**WHAT THIS TASK INVOLVES:** Among the entries below, retype exactly the lines starting with the one with "camera: 30 degrees right, 5 degrees down" and going on through the one with "(408, 270) = (468, 203): blue goblet -> none", but not the pictures.

**Source data:**
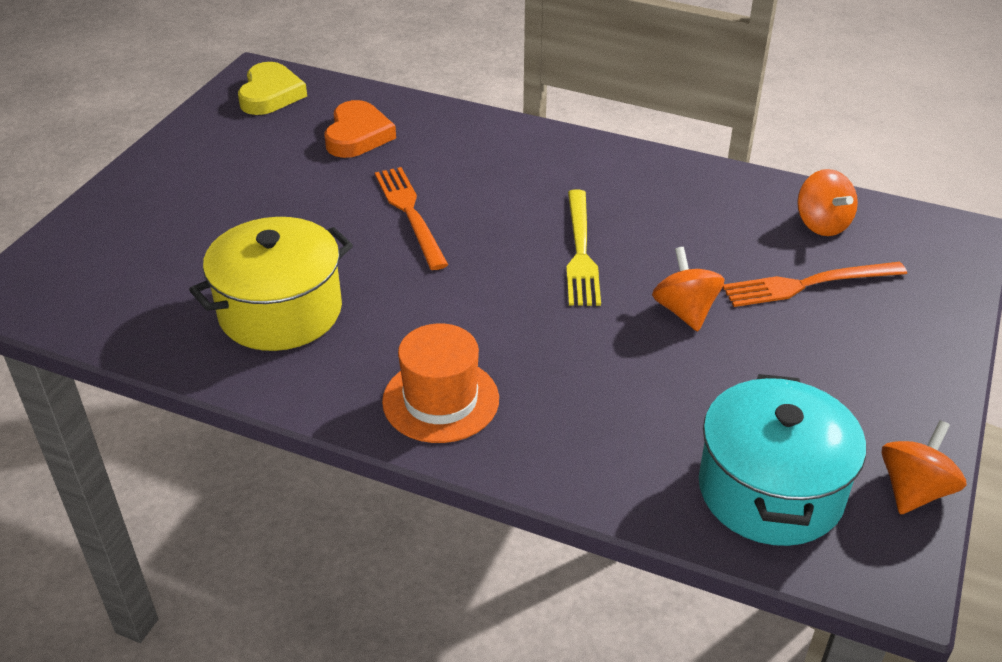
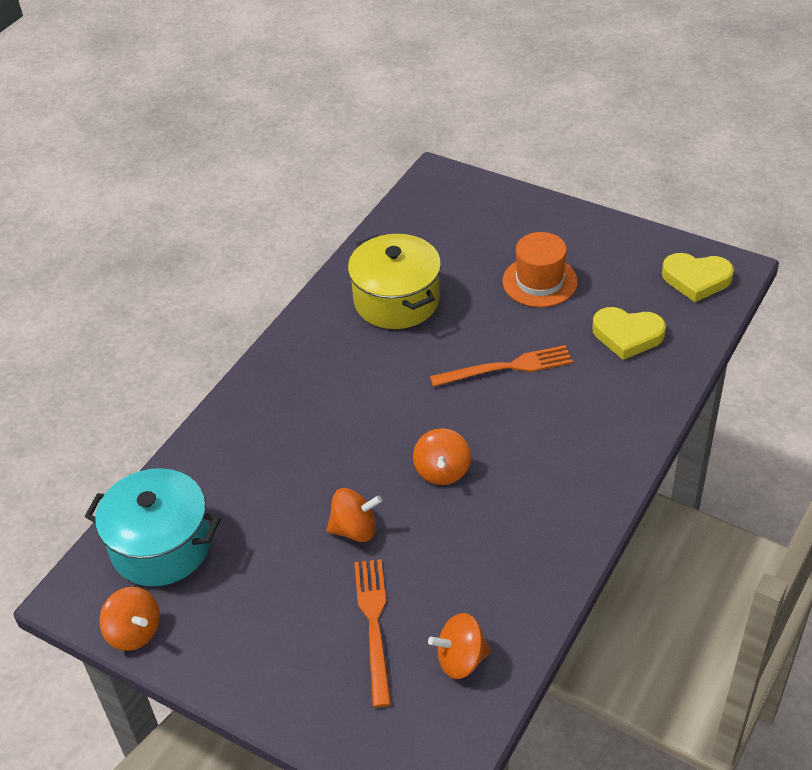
camera: 100 degrees right, 5 degrees up
(357, 135) = (627, 335): orange heart -> yellow heart
(440, 400) = (290, 380): orange hat -> orange hat (539, 281)
(580, 251) = (442, 471): yellow fork -> orange spinning top

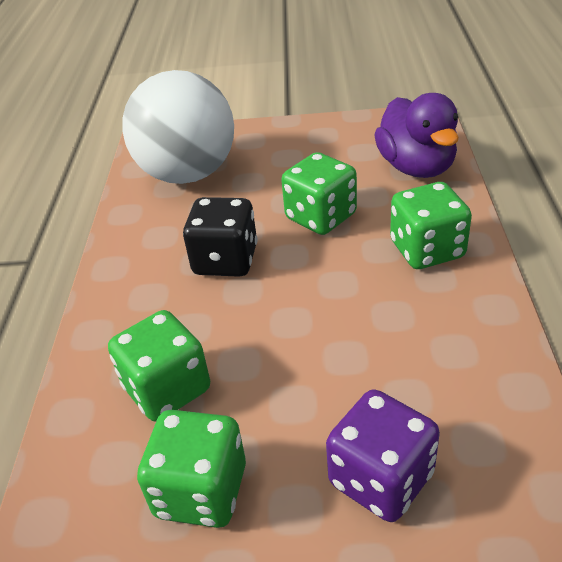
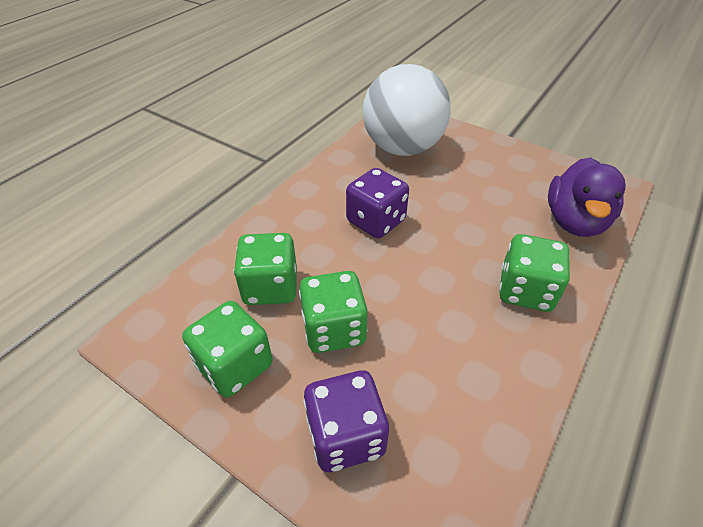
camera: 30 degrees right, 5 degrees up
(225, 260) = (376, 221): black dice -> purple dice
(321, 217) = (466, 224): green dice -> green dice (334, 329)

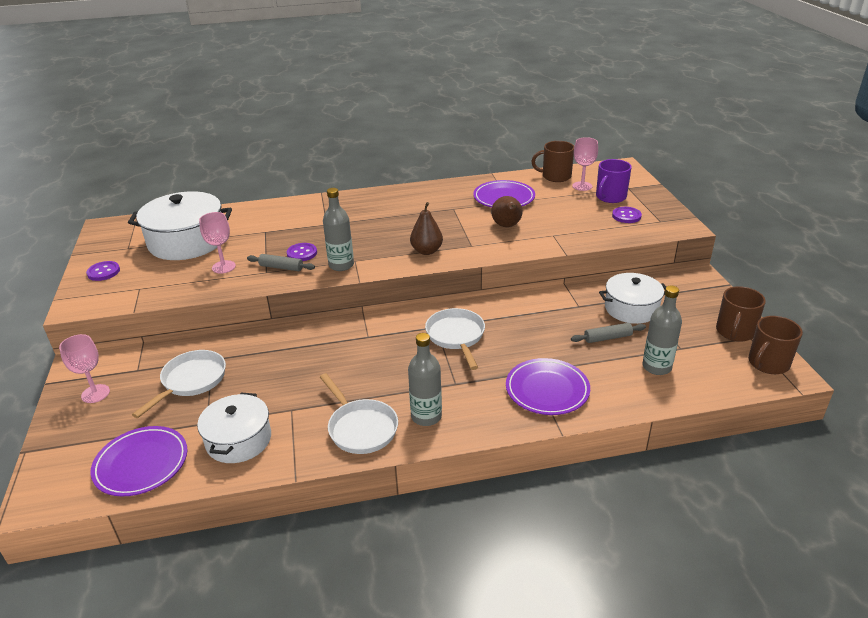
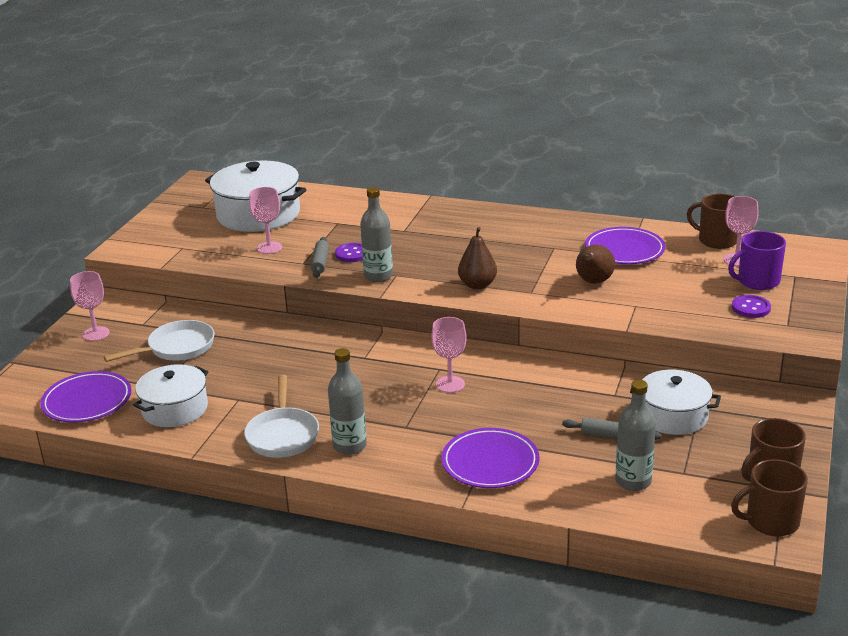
camera: 30 degrees right, 5 degrees down
(103, 272) = (165, 224): purple button -> none
(281, 267) = (320, 262): grey rolling pin -> grey rolling pin turned 45 degrees clockwise
(456, 336) = (450, 384): white pan -> pink goblet

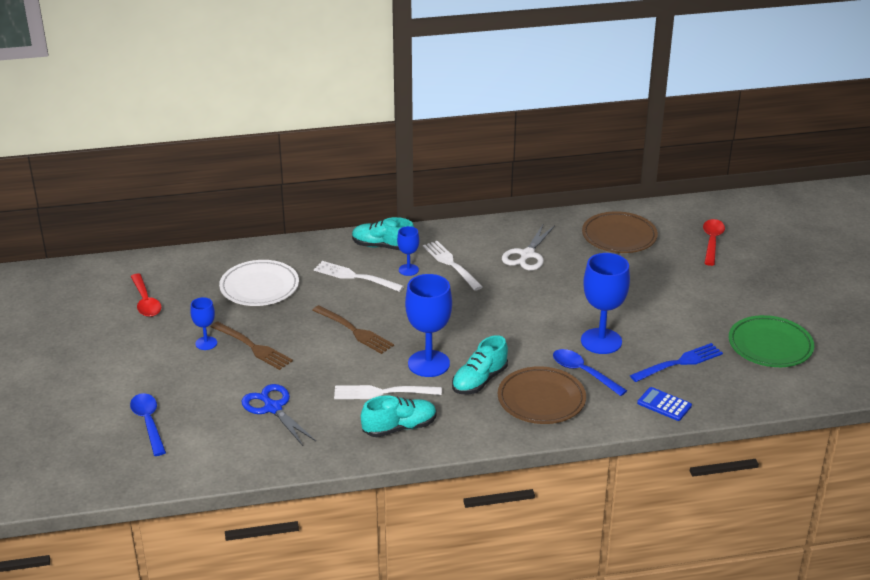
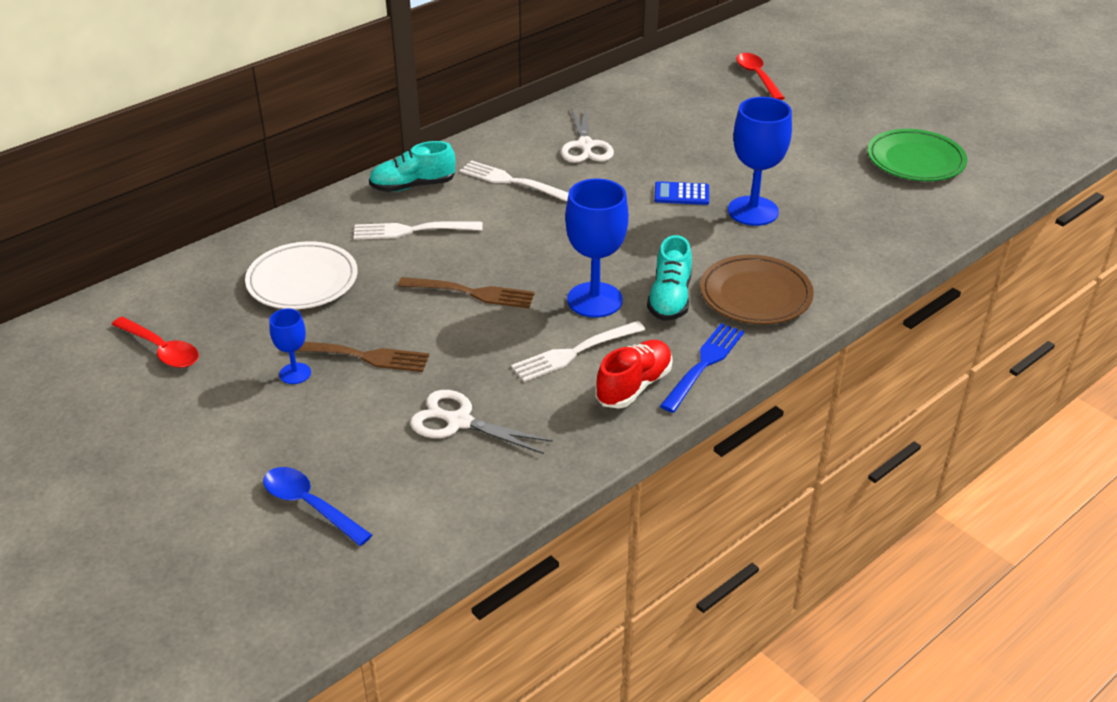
camera: 30 degrees left, 5 degrees up
(273, 408) = (458, 421): blue scissors -> white scissors
(399, 428) = (634, 386): turquoise shoe -> red shoe
(408, 270) = (468, 203): blue goblet -> none
(583, 372) = (768, 250): blue spoon -> none
(619, 236) = (662, 98): brown plate -> none
(664, 404) = (881, 255): blue calculator -> blue calculator (681, 194)
(679, 363) = (851, 207): blue fork -> blue fork (703, 365)

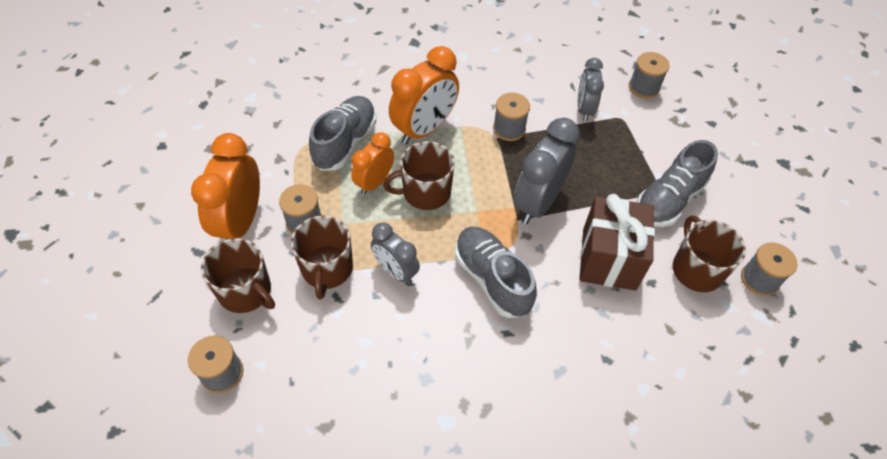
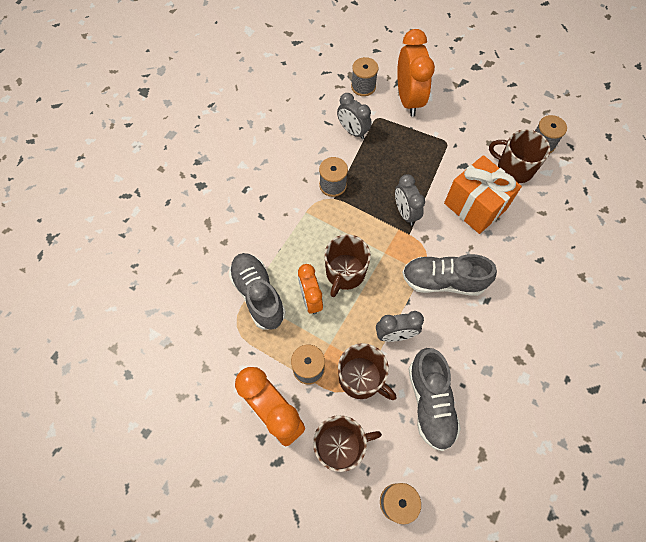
camera: 50 degrees left, 10 degrees up
(424, 129) = (289, 235): orange clock -> orange clock (408, 100)
(538, 202) = (405, 213): grey clock -> grey clock, size x0.62
(608, 259) = (475, 206): brown gift -> orange gift
(669, 199) = (457, 143): grey shoe -> grey shoe (430, 402)

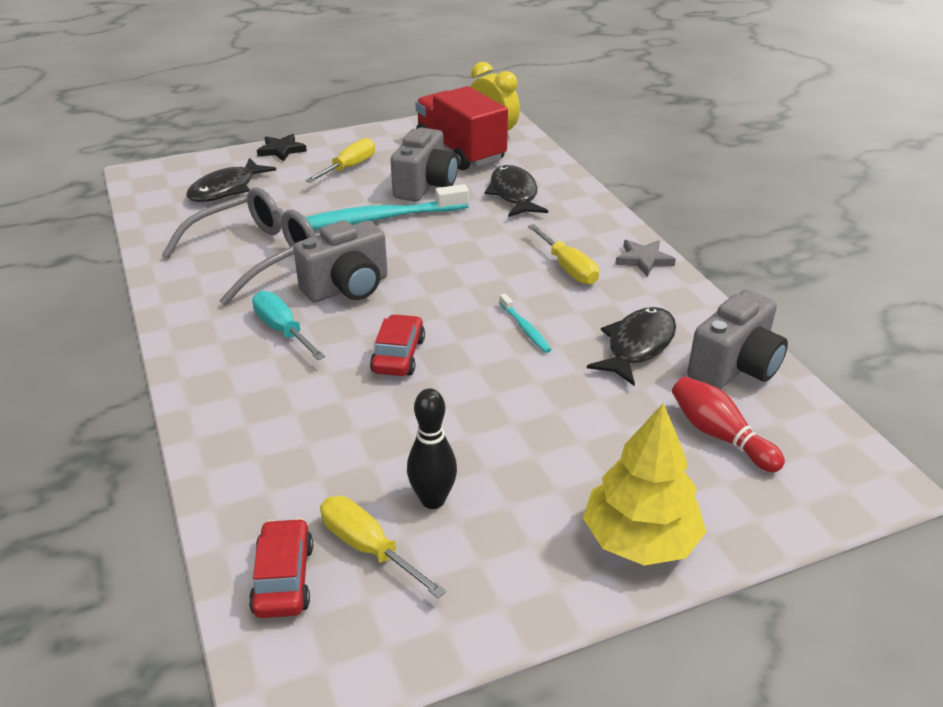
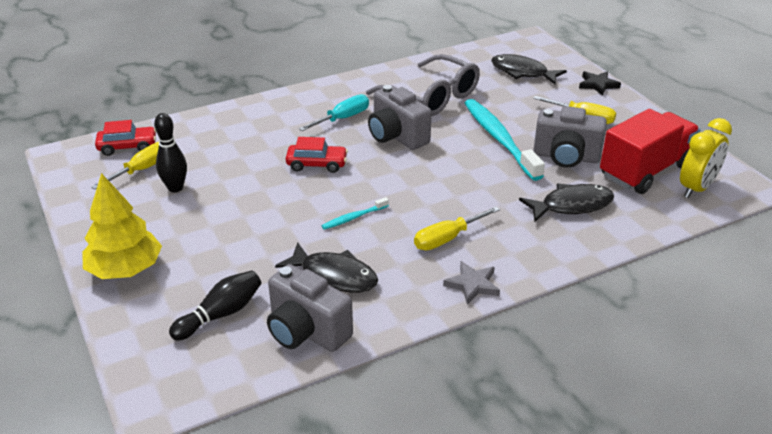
camera: 85 degrees right, 0 degrees up
(720, 435) = (220, 314): red bowling pin -> black bowling pin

**TASK RESULT:**
camera: 30 degrees right, 5 degrees down
(103, 272) = (165, 224): purple button -> none
(281, 267) = (320, 262): grey rolling pin -> grey rolling pin turned 45 degrees clockwise
(456, 336) = (450, 384): white pan -> pink goblet

camera: 30 degrees left, 5 degrees up
(273, 408) = (458, 421): blue scissors -> white scissors
(399, 428) = (634, 386): turquoise shoe -> red shoe
(408, 270) = (468, 203): blue goblet -> none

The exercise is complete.